_Task description_
What is needed is a word-for-word copy of every record below, minus the pictures.

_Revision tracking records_
=== Section Start ===
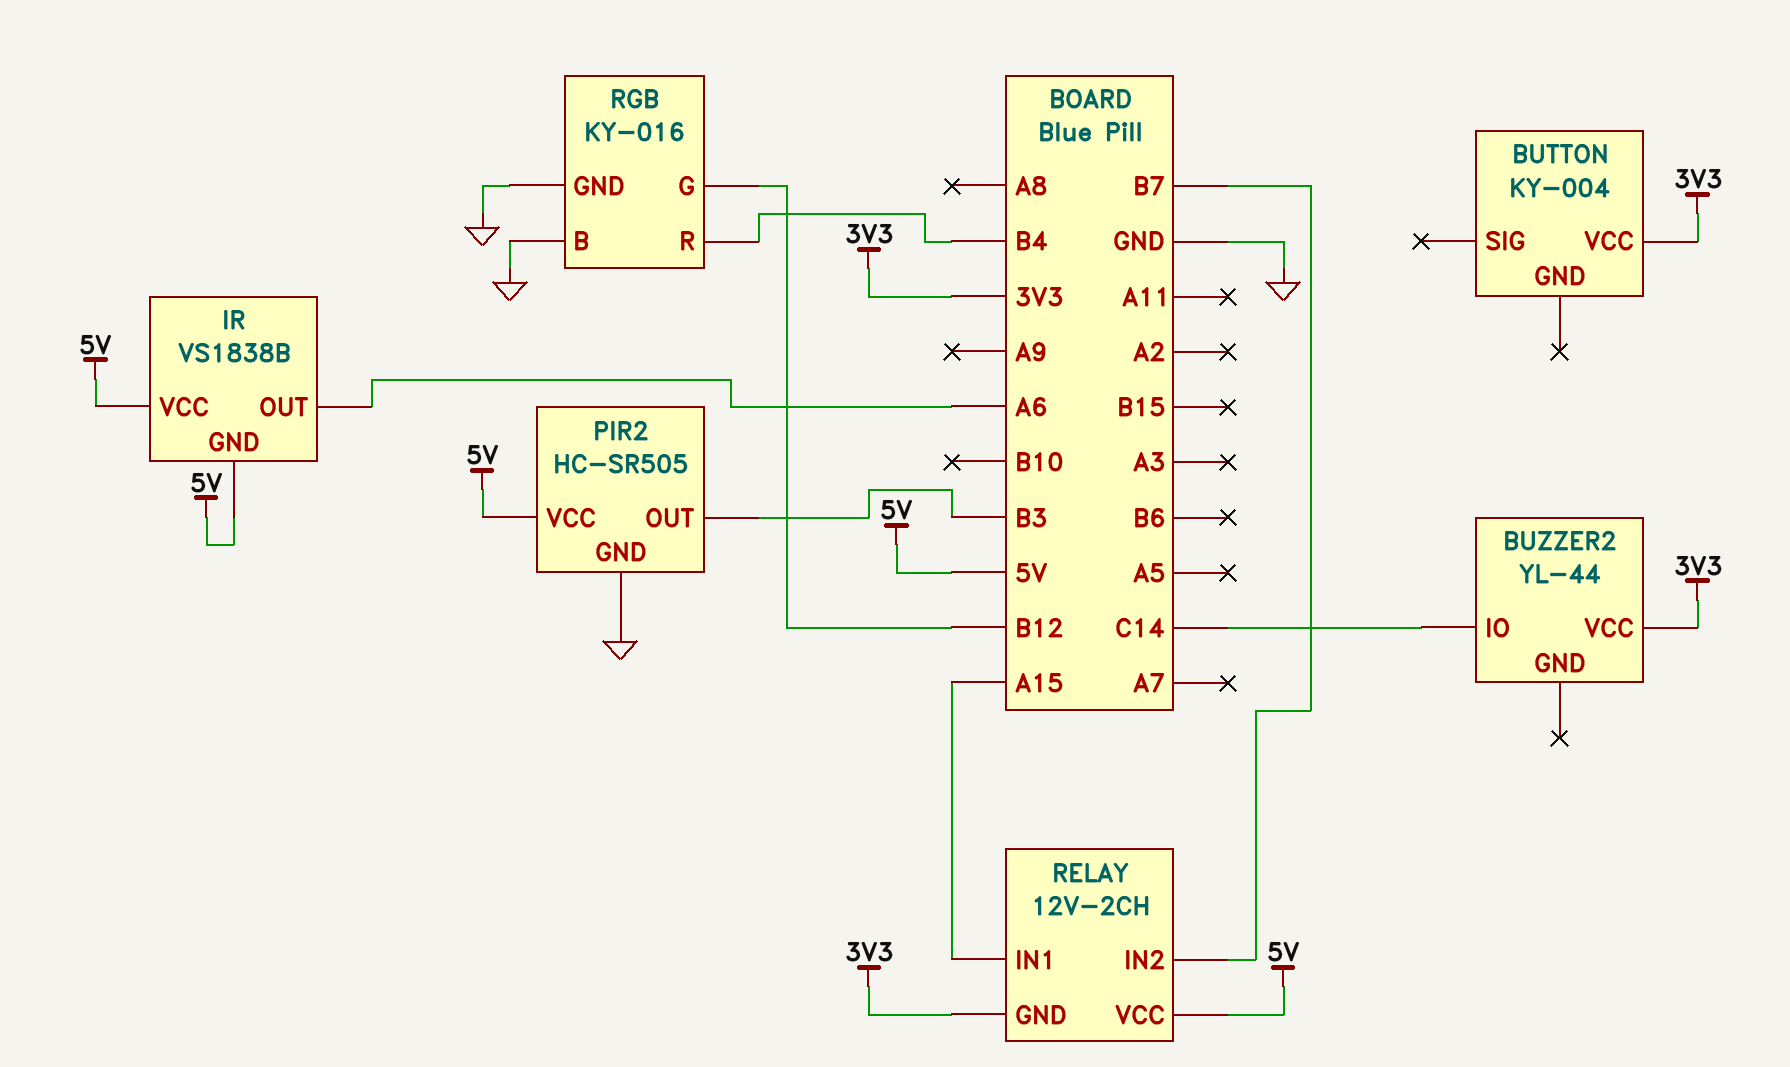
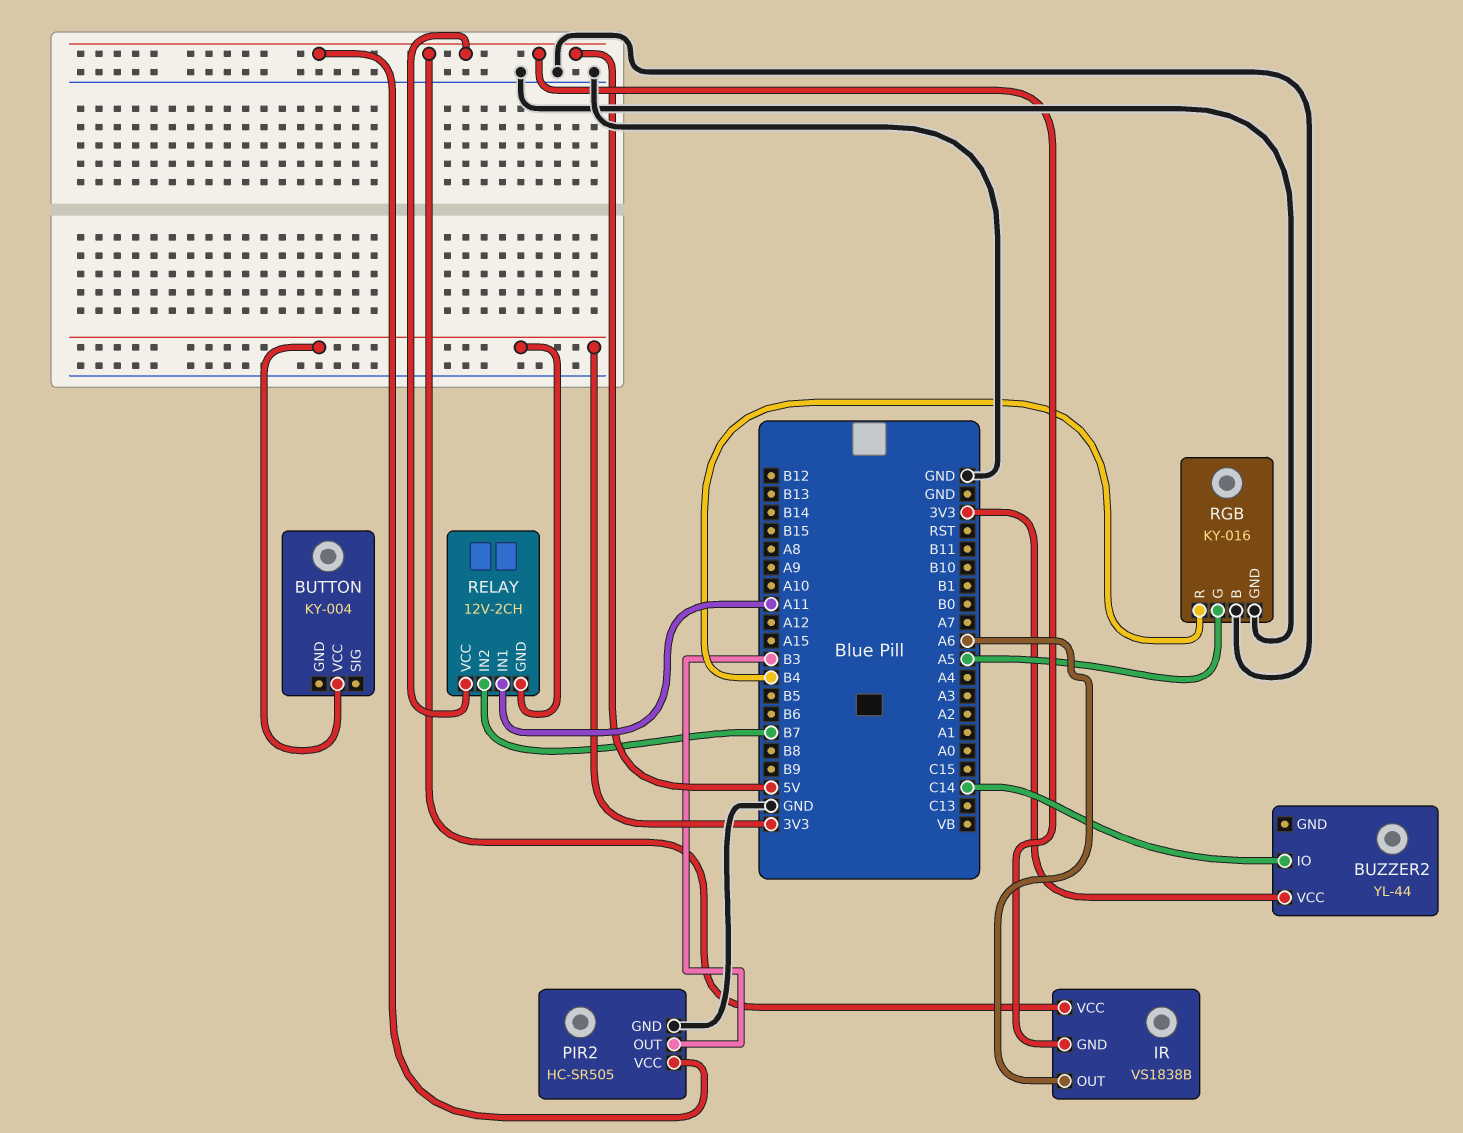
RELAY pin IN1: A15 -> A11
RGB pin G: B12 -> A5

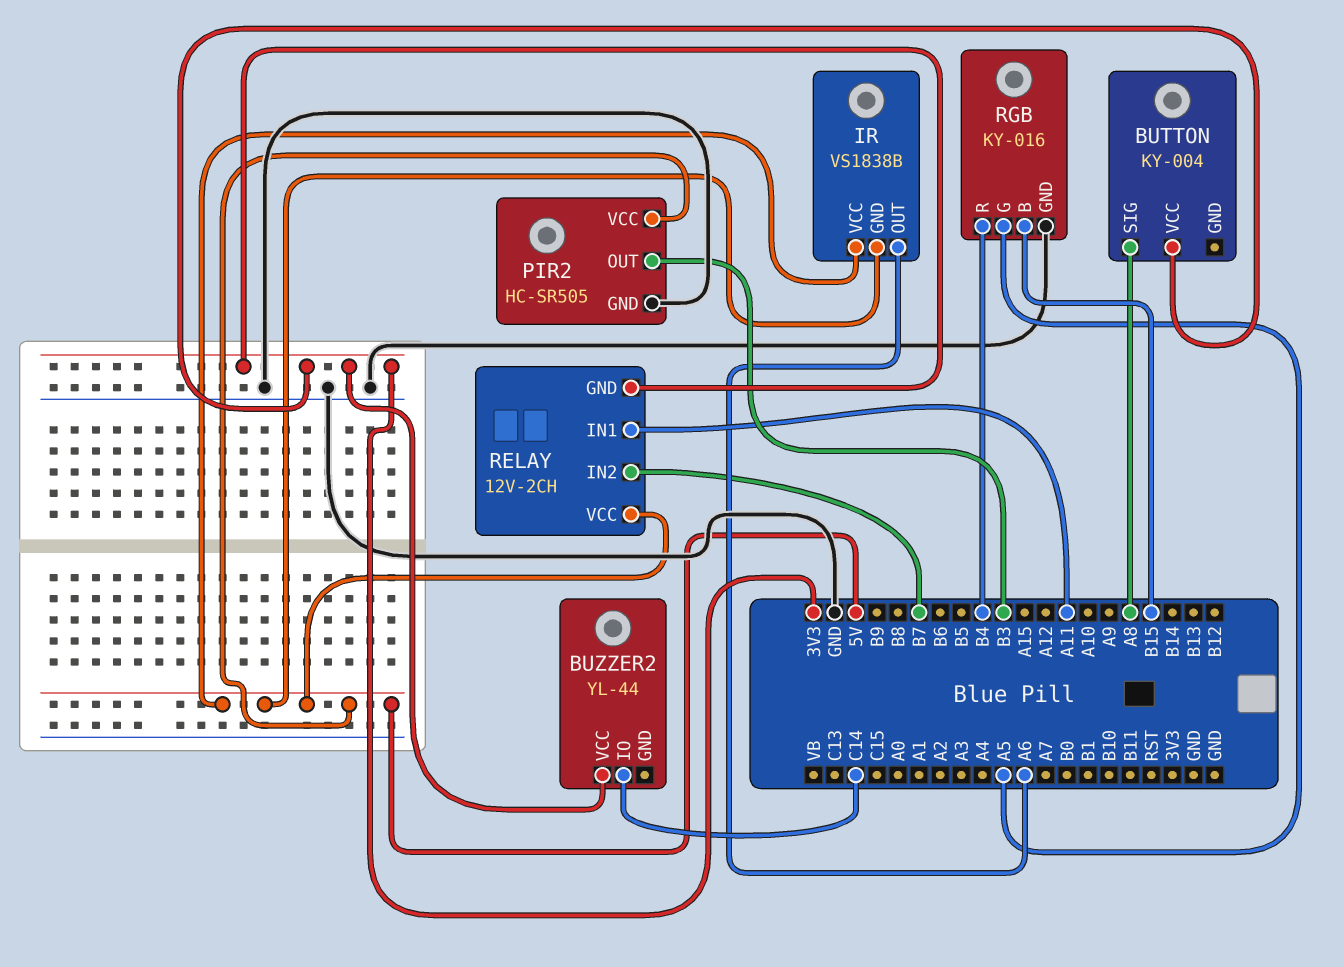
BUTTON pin SIG: none -> A8
RGB pin B: GND -> B15

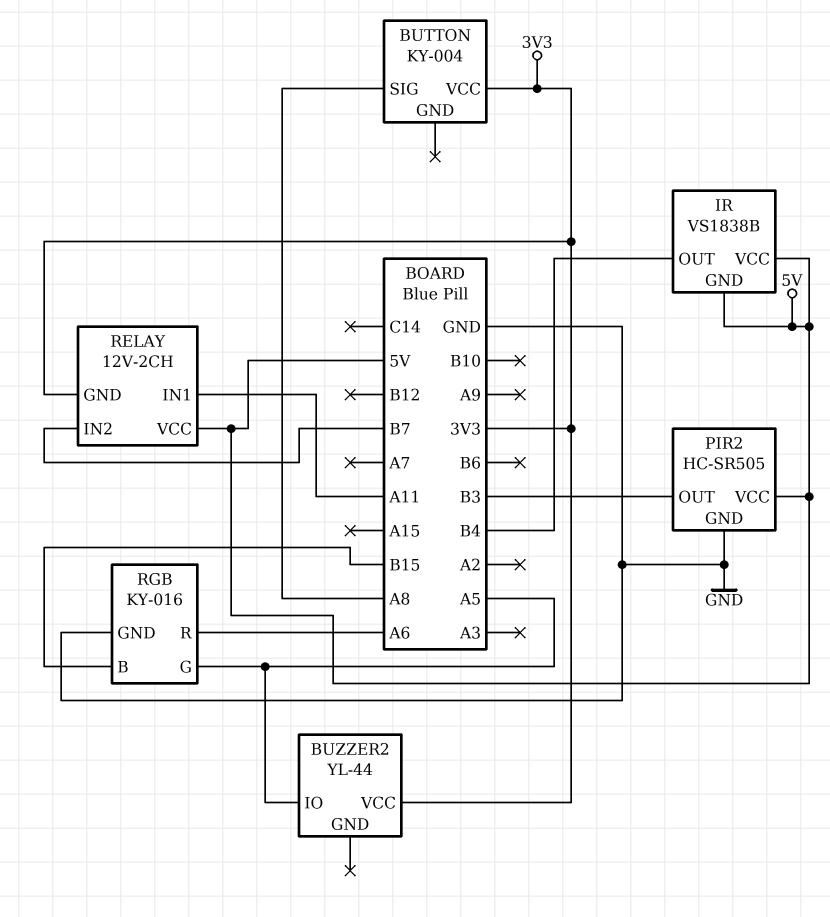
BUZZER2 pin IO: C14 -> A5
IR pin OUT: A6 -> B4
RGB pin R: B4 -> A6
=== Section End ===
_Task result_
RELAY pin IN1: A15 -> A11
RGB pin G: B12 -> A5

BUTTON pin SIG: none -> A8
RGB pin B: GND -> B15

BUZZER2 pin IO: C14 -> A5
IR pin OUT: A6 -> B4
RGB pin R: B4 -> A6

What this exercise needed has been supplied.